━━━━━ Data supplied
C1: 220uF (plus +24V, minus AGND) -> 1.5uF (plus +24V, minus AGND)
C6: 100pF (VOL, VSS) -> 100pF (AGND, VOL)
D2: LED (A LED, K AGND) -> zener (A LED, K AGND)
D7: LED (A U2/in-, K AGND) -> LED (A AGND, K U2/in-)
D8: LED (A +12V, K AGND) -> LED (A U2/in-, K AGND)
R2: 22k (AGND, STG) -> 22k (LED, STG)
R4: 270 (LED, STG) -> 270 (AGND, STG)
━━━━━━━━━━
━━━━━ Data supplied
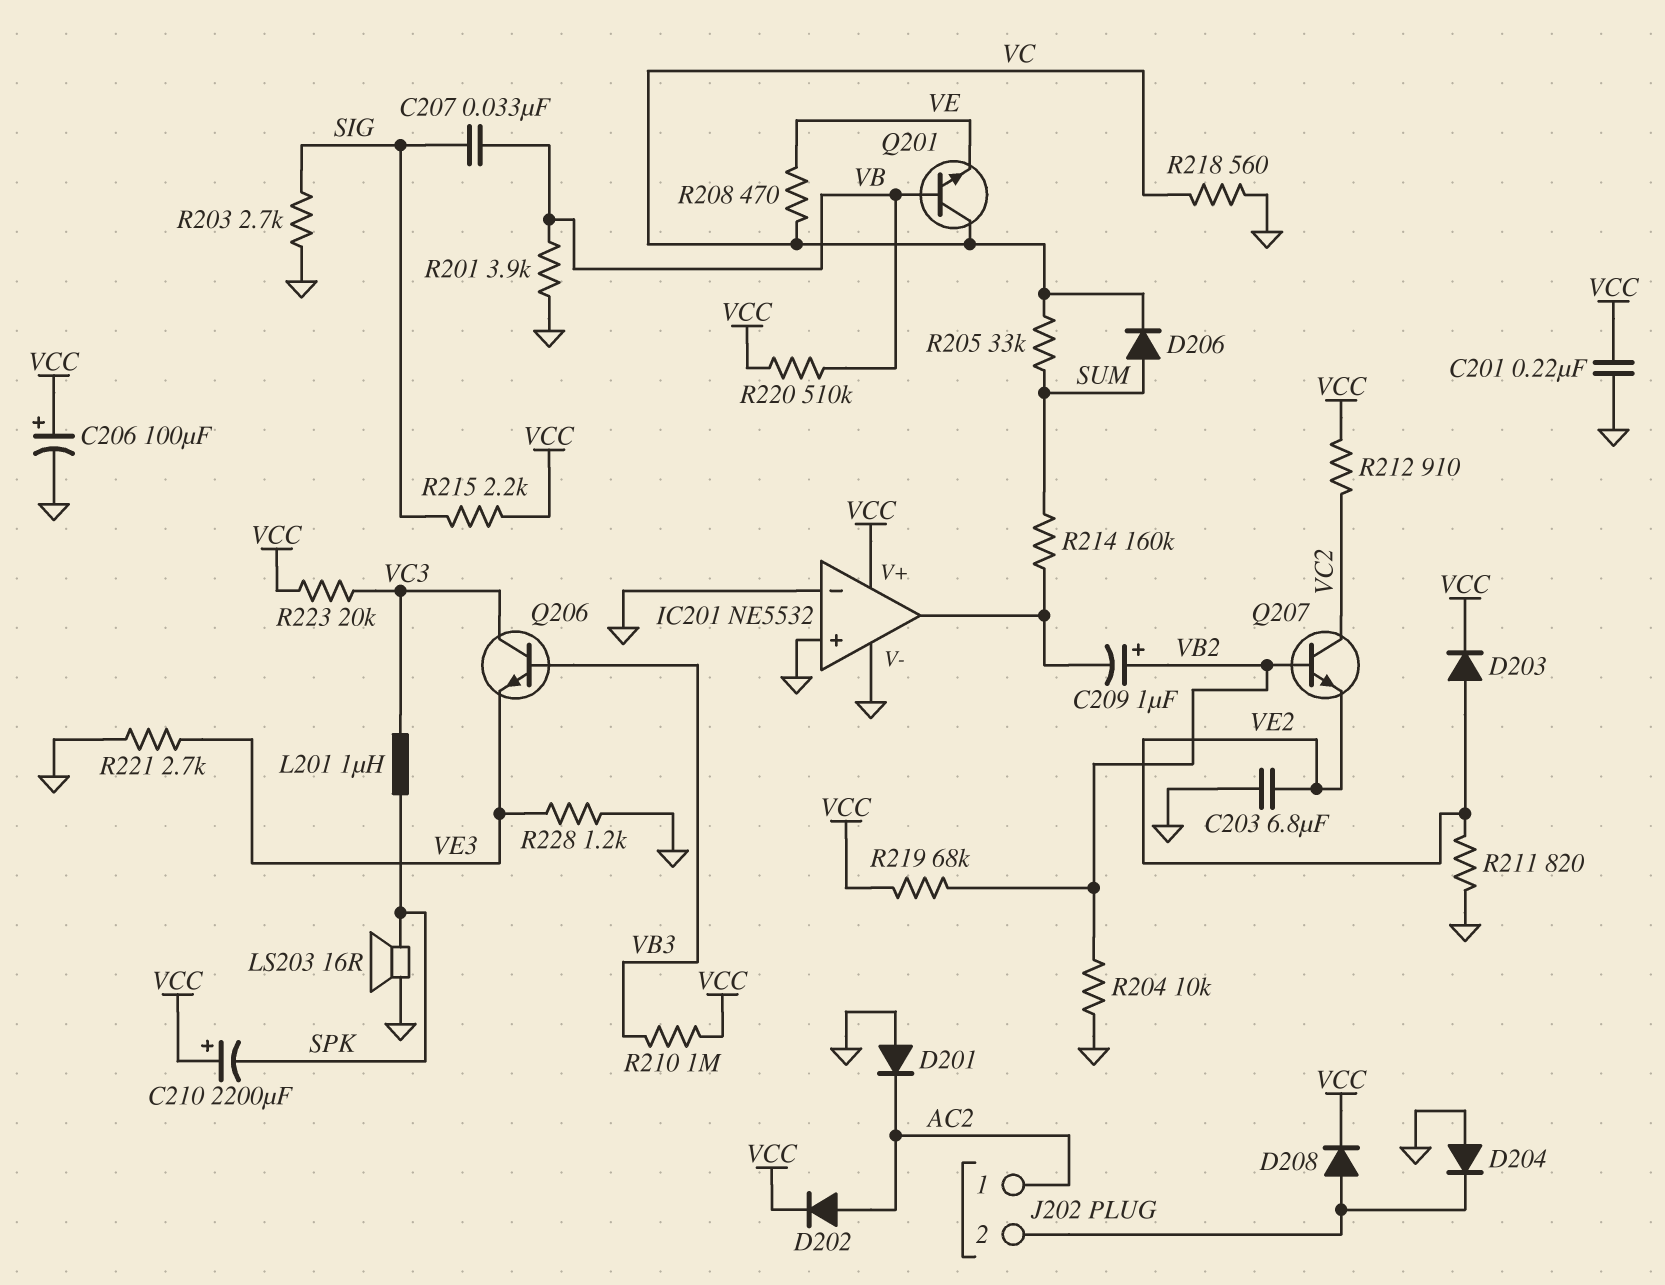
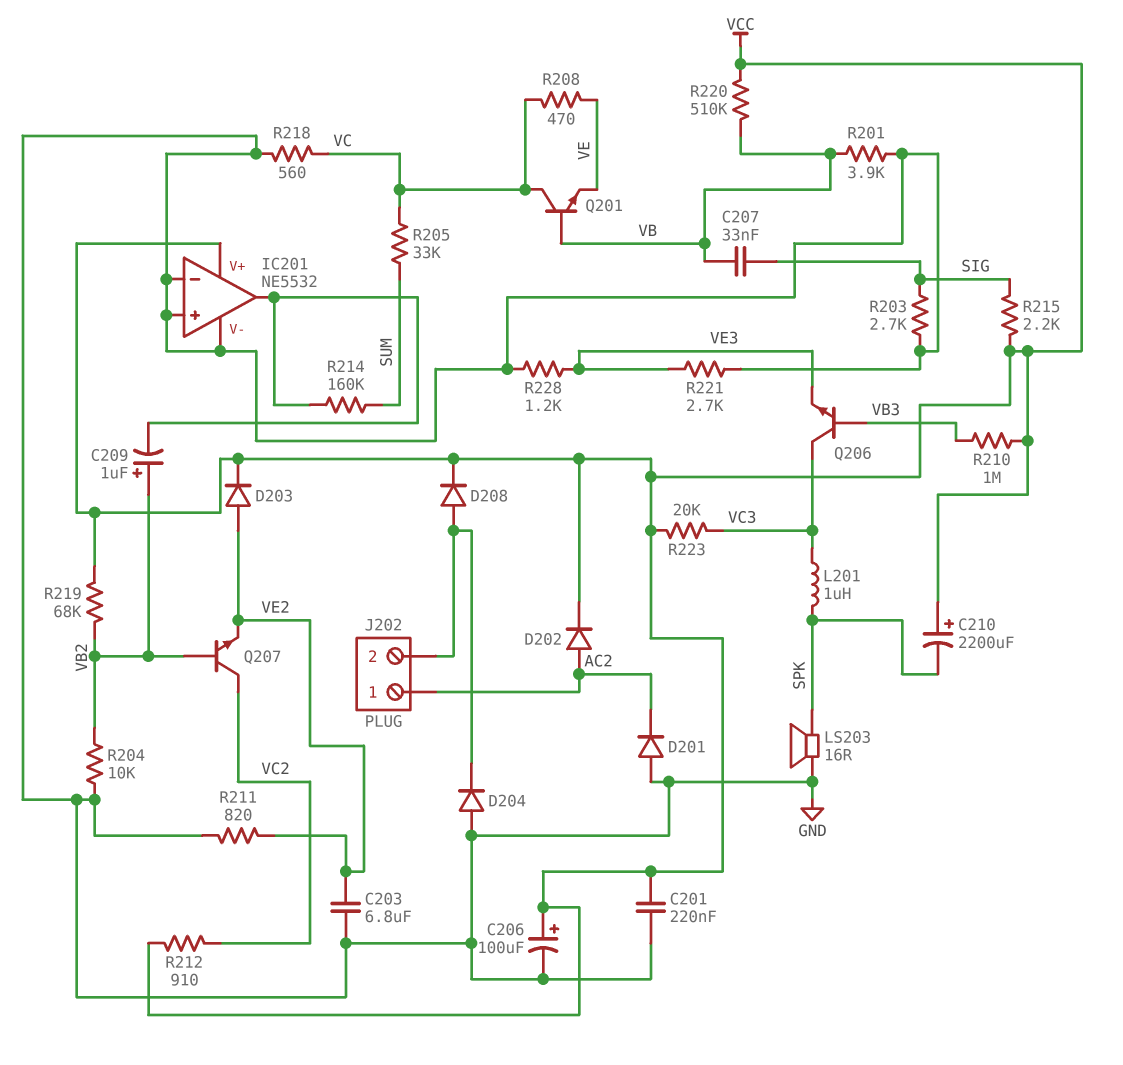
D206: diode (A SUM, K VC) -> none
━━━━━━━━━━
* [What needs to be done] Could you return exactly the stretch of the data above that starts at the line with "R2: 22k (AGND, STG) -> 22k (LED, STG)" and ends at the line with "R4: 270 (LED, STG) -> 270 (AGND, STG)", both lines included?

* [The completed task]
R2: 22k (AGND, STG) -> 22k (LED, STG)
R4: 270 (LED, STG) -> 270 (AGND, STG)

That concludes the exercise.